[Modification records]
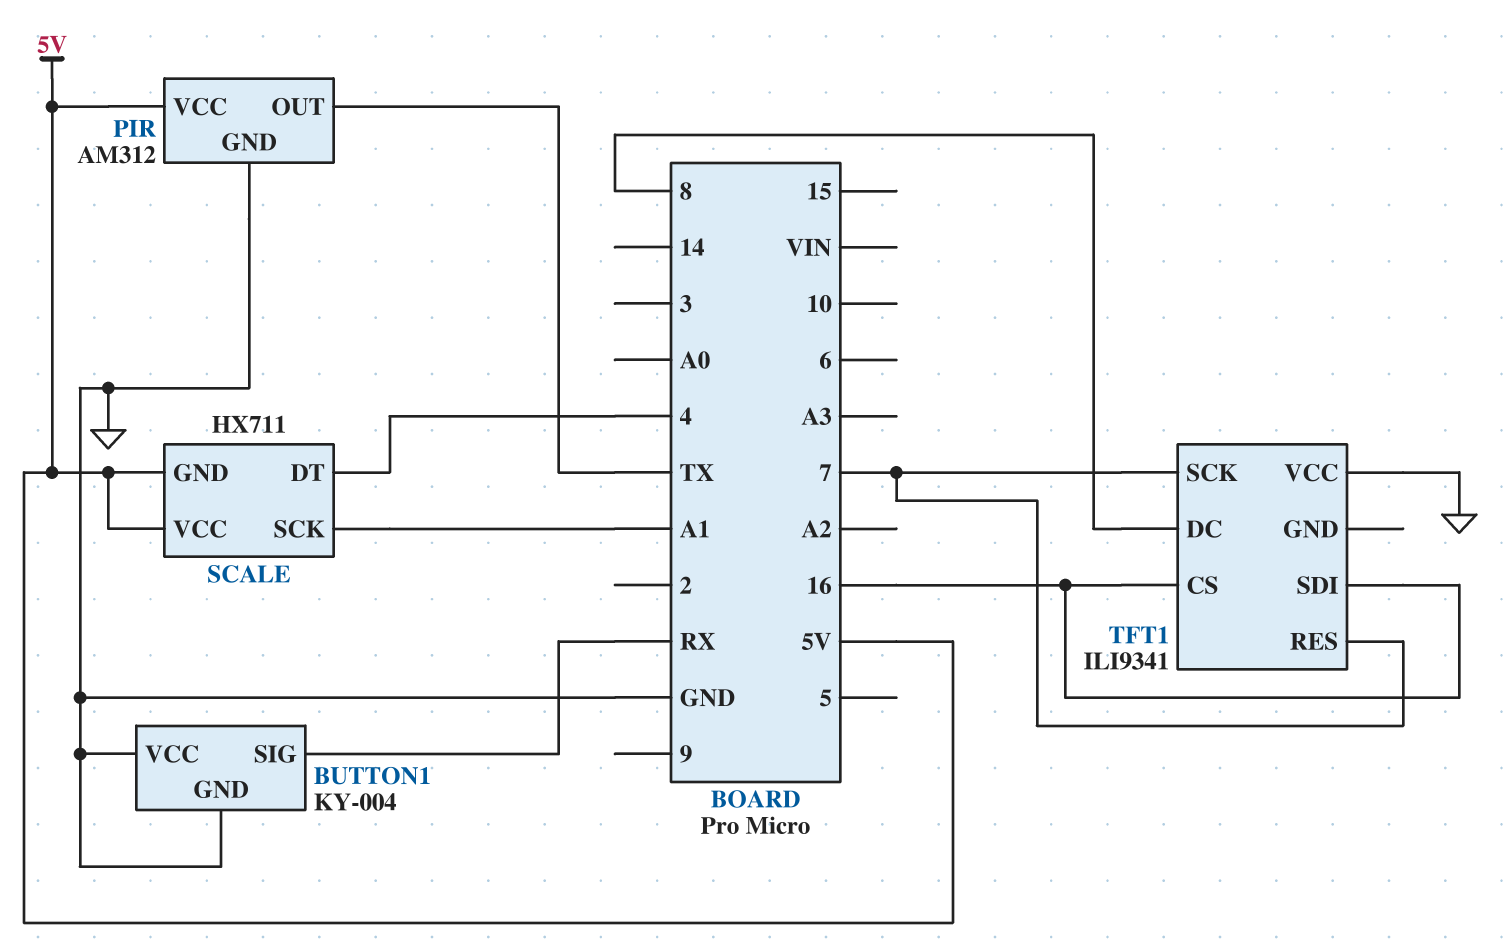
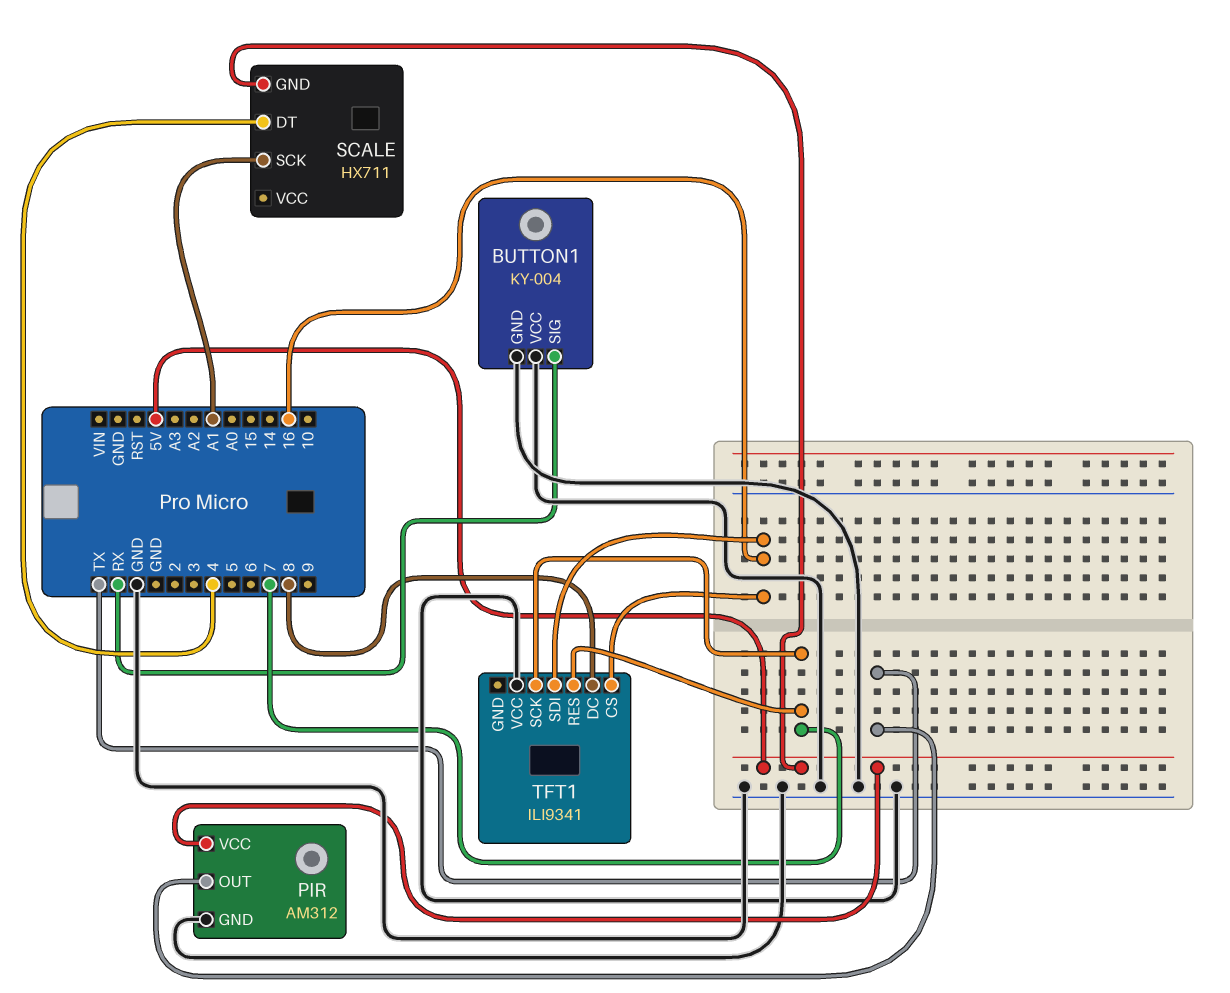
SCALE pin VCC: 5V -> none

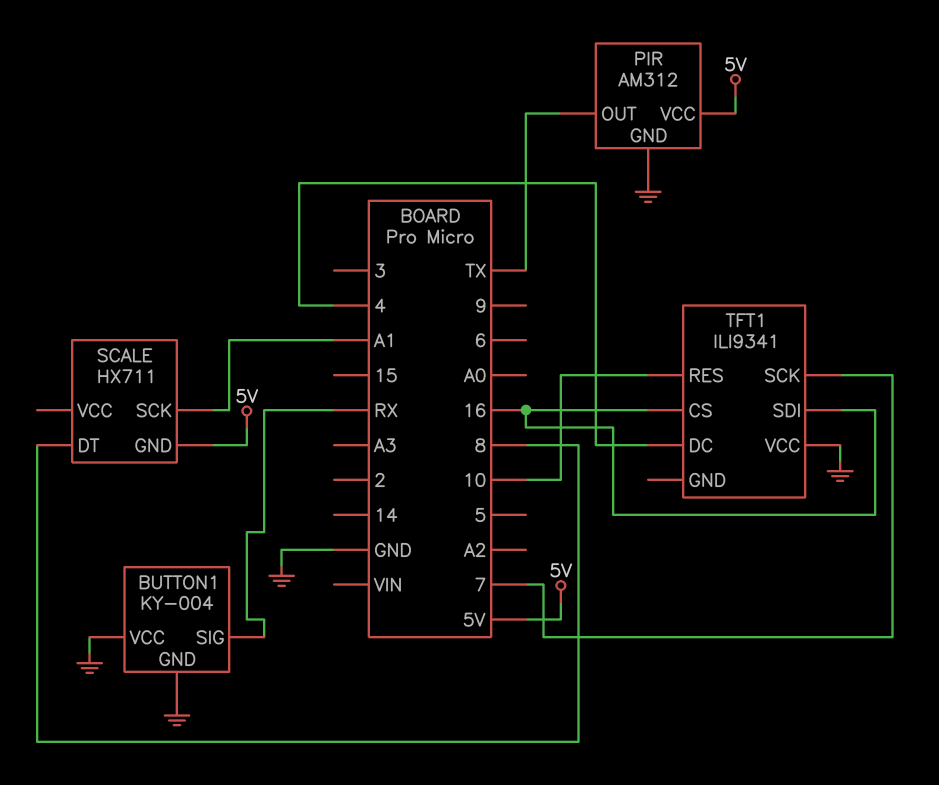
SCALE pin DT: 4 -> 8
TFT1 pin DC: 8 -> 4
TFT1 pin RES: 7 -> 10

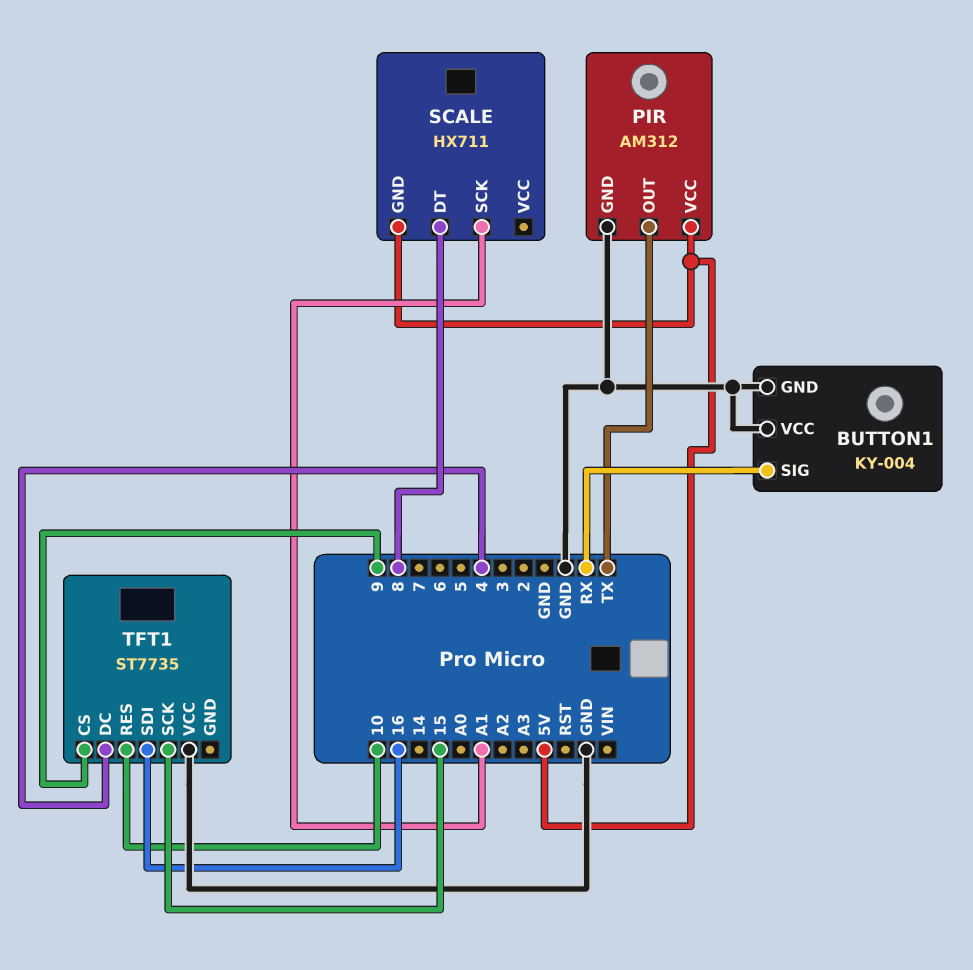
TFT1: ILI9341 -> ST7735
TFT1 pin CS: 16 -> 9
TFT1 pin SCK: 7 -> 15

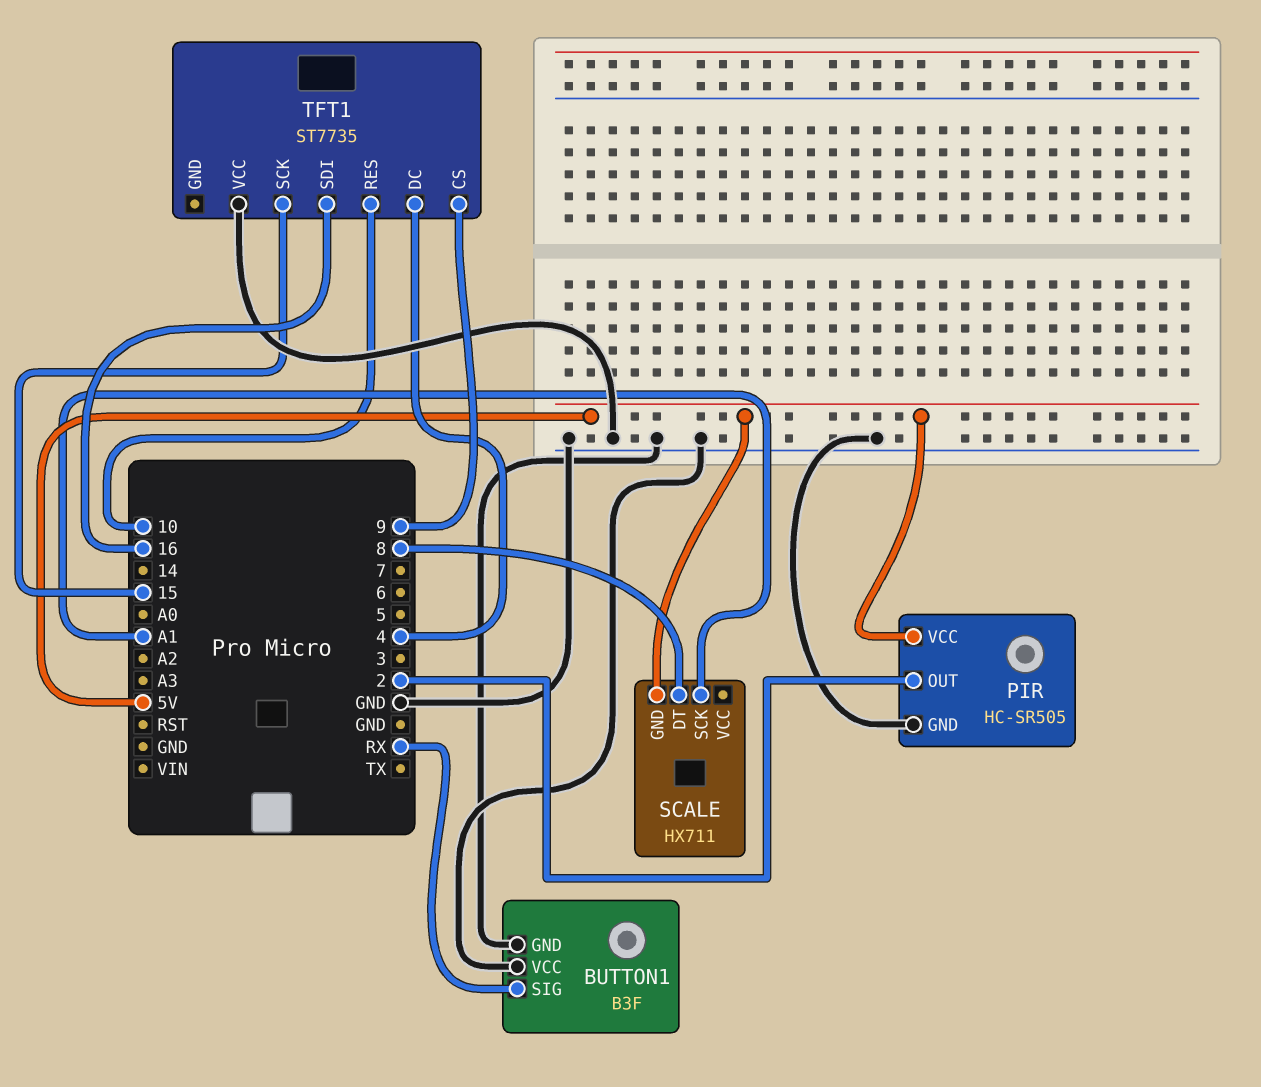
BUTTON1: KY-004 -> B3F
PIR: AM312 -> HC-SR505
PIR pin OUT: TX -> 2

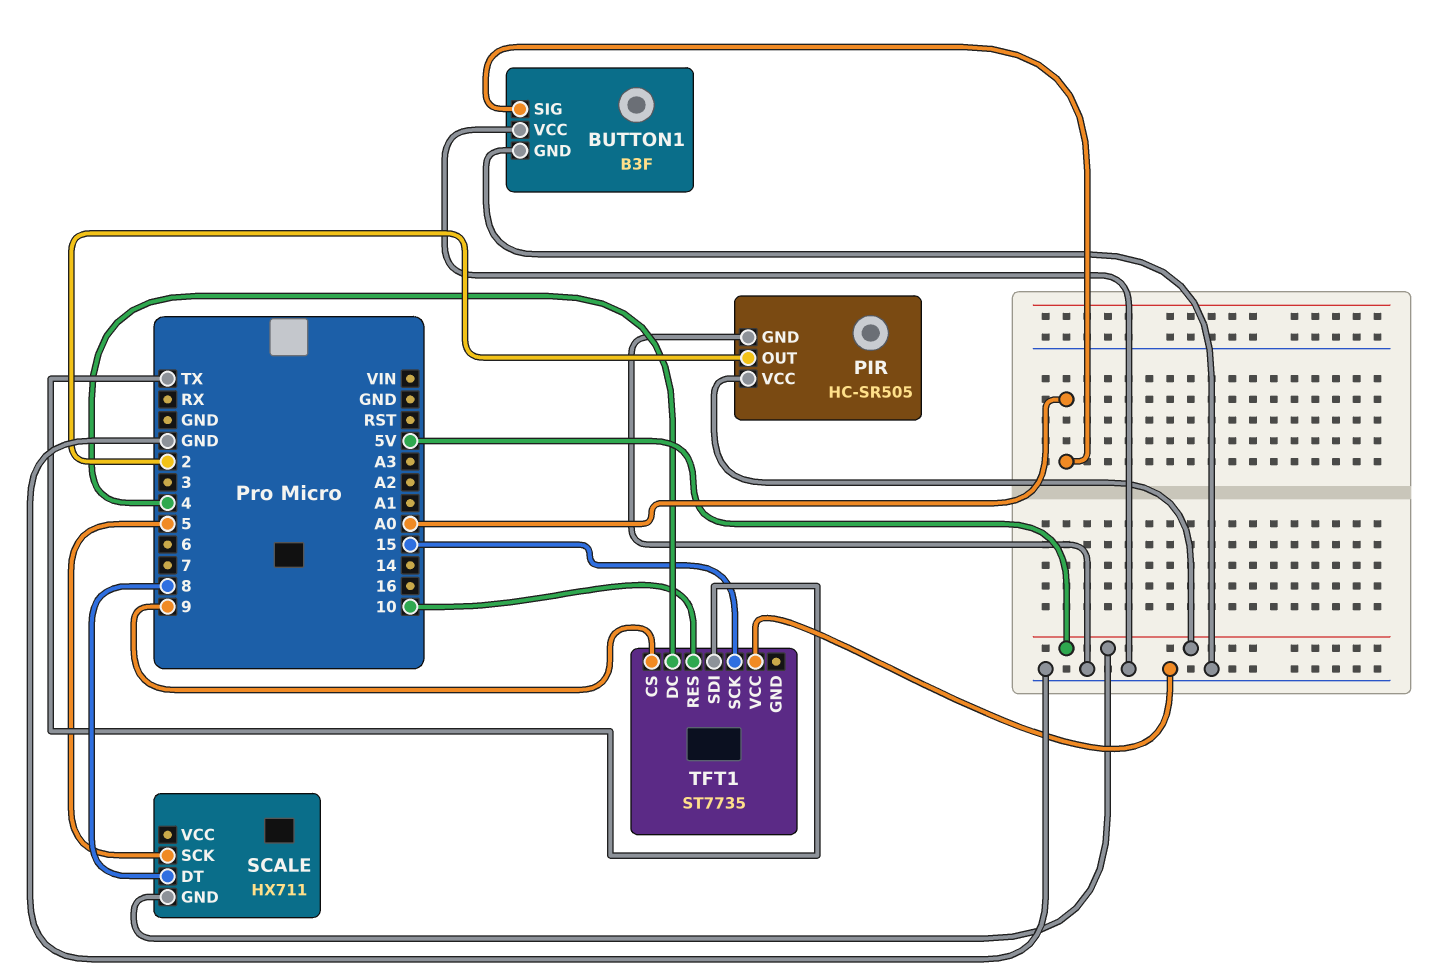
BUTTON1 pin SIG: RX -> A0
SCALE pin SCK: A1 -> 5
TFT1 pin SDI: 16 -> TX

• [What is required] Find the line containing "PIR: AM312 -> HC-SR505" in the records above and restate it, and each line after it through the end, word for word, dropping the pictures.

• [Result of the exercise]
PIR: AM312 -> HC-SR505
PIR pin OUT: TX -> 2

BUTTON1 pin SIG: RX -> A0
SCALE pin SCK: A1 -> 5
TFT1 pin SDI: 16 -> TX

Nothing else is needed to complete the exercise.